_PROBLEM DETAILS_
Reproduce word for word the lines of the records below, from the line containing "gecko (1005, 185)" to the line containing "Looking at the", including both of those lines.

_GIVEN DATA_
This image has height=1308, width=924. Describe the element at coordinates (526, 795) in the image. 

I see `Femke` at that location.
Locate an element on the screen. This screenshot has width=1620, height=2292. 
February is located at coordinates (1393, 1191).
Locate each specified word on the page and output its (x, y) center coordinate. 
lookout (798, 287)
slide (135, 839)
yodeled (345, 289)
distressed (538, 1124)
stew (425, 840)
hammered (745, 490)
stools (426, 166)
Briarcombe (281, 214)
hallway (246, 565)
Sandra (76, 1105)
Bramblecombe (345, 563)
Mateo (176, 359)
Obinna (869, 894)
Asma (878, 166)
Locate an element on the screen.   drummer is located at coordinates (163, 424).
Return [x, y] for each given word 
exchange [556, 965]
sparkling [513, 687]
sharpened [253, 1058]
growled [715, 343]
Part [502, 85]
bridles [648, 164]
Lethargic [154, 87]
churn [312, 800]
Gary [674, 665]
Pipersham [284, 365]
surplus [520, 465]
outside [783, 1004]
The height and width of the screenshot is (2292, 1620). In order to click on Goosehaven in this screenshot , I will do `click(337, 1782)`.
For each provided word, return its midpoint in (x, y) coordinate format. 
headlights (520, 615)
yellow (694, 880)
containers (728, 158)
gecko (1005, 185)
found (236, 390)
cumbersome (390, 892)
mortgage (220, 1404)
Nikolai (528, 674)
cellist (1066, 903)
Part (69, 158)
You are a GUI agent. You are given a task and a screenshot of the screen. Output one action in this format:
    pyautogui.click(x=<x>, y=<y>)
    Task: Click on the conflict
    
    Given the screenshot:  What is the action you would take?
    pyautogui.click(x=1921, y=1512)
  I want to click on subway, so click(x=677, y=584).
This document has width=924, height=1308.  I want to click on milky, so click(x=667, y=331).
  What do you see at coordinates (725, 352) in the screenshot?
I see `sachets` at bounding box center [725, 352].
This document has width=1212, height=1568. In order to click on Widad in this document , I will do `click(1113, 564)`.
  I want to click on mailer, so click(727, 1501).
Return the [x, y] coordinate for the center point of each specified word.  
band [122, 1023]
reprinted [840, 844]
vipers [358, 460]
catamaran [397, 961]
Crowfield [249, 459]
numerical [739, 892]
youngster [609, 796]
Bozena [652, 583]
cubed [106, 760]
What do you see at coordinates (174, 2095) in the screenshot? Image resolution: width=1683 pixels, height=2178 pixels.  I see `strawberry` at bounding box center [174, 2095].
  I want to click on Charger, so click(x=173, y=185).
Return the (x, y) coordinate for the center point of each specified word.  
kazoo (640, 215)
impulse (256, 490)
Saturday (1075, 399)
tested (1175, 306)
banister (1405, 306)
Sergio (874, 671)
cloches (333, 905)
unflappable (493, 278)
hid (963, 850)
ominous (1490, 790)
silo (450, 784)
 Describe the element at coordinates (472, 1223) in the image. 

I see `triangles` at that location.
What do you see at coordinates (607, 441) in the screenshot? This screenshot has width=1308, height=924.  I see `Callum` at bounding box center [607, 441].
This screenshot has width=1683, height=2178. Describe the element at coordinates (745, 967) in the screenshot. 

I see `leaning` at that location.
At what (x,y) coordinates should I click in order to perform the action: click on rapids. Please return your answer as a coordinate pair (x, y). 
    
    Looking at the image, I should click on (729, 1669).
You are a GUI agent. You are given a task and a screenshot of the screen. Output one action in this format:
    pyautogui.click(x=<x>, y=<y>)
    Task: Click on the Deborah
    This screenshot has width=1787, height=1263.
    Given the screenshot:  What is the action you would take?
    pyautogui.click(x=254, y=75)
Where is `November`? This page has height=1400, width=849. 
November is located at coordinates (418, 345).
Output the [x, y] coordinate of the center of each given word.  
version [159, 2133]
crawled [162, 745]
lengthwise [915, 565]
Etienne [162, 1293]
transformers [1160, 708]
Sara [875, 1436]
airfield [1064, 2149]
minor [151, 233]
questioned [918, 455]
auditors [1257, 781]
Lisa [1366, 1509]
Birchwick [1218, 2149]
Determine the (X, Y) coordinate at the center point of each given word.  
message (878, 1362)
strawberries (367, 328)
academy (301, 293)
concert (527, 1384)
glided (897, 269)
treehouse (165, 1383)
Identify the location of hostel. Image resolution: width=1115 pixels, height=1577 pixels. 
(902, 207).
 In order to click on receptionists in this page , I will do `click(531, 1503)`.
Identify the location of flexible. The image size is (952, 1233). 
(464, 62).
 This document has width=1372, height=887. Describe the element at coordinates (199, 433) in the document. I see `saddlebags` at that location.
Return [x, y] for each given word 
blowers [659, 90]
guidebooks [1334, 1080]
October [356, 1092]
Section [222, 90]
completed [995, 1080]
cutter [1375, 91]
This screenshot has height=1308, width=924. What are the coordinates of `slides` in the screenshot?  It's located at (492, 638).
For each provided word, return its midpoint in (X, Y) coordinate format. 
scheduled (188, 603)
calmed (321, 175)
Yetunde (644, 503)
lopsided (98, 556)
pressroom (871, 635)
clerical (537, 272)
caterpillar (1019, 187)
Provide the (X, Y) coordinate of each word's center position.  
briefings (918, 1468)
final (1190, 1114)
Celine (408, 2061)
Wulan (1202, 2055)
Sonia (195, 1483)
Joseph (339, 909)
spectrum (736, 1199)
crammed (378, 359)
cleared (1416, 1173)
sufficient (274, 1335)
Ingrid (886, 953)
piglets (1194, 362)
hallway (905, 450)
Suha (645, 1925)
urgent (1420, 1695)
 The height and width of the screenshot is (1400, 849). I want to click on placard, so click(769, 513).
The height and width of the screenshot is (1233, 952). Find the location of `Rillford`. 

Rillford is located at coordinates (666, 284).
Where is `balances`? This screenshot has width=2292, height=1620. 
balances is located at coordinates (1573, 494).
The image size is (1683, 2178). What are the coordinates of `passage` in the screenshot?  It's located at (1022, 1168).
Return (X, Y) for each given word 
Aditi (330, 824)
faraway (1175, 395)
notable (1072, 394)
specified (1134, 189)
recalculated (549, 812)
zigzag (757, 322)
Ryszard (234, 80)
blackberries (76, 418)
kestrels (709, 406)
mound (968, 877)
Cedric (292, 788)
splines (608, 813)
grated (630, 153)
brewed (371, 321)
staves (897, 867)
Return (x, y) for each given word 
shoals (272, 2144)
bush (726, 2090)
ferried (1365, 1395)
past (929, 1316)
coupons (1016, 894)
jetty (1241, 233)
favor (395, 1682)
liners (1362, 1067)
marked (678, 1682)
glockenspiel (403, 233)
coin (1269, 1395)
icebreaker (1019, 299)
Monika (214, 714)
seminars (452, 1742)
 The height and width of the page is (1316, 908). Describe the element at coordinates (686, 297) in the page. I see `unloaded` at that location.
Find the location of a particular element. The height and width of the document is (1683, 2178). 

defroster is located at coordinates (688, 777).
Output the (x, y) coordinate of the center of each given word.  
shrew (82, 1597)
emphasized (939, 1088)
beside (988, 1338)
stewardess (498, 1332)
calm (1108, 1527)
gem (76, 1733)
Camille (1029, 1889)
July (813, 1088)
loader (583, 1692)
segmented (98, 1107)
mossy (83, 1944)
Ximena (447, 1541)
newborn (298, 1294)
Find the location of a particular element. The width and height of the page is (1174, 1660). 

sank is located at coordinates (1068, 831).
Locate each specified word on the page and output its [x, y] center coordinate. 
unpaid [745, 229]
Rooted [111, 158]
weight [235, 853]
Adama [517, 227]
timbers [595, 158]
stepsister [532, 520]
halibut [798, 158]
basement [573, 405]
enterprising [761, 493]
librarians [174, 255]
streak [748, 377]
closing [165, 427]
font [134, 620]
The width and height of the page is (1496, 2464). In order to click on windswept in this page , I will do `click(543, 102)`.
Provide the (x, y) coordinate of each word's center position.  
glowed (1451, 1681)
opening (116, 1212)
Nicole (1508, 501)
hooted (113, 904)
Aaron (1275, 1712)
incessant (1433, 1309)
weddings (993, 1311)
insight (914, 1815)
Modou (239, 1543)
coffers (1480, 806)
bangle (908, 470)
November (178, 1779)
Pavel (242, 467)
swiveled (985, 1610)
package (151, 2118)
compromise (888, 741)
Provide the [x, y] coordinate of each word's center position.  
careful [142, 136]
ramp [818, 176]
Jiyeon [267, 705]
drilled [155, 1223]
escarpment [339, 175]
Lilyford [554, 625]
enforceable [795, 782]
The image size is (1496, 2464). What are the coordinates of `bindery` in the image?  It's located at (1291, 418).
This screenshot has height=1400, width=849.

_RESPONSE_
gecko (1005, 185)
found (236, 390)
cumbersome (390, 892)
mortgage (220, 1404)
Nikolai (528, 674)
cellist (1066, 903)
Part (69, 158)
You are a GUI agent. You are given a task and a screenshot of the screen. Output one action in this format:
    pyautogui.click(x=<x>, y=<y>)
    Task: Click on the conflict
    
    Given the screenshot:  What is the action you would take?
    pyautogui.click(x=1921, y=1512)
  I want to click on subway, so click(x=677, y=584).
This document has width=924, height=1308.  I want to click on milky, so click(x=667, y=331).
  What do you see at coordinates (725, 352) in the screenshot?
I see `sachets` at bounding box center [725, 352].
This document has width=1212, height=1568. In order to click on Widad in this document , I will do `click(1113, 564)`.
  I want to click on mailer, so click(727, 1501).
Return the [x, y] coordinate for the center point of each specified word.  
band [122, 1023]
reprinted [840, 844]
vipers [358, 460]
catamaran [397, 961]
Crowfield [249, 459]
numerical [739, 892]
youngster [609, 796]
Bozena [652, 583]
cubed [106, 760]
What do you see at coordinates (174, 2095) in the screenshot? Image resolution: width=1683 pixels, height=2178 pixels.  I see `strawberry` at bounding box center [174, 2095].
  I want to click on Charger, so click(x=173, y=185).
Return the (x, y) coordinate for the center point of each specified word.  
kazoo (640, 215)
impulse (256, 490)
Saturday (1075, 399)
tested (1175, 306)
banister (1405, 306)
Sergio (874, 671)
cloches (333, 905)
unflappable (493, 278)
hid (963, 850)
ominous (1490, 790)
silo (450, 784)
 Describe the element at coordinates (472, 1223) in the image. 

I see `triangles` at that location.
What do you see at coordinates (607, 441) in the screenshot? This screenshot has width=1308, height=924.  I see `Callum` at bounding box center [607, 441].
This screenshot has width=1683, height=2178. Describe the element at coordinates (745, 967) in the screenshot. 

I see `leaning` at that location.
At what (x,y) coordinates should I click in order to perform the action: click on rapids. Please return your answer as a coordinate pair (x, y). 
    
    Looking at the image, I should click on (729, 1669).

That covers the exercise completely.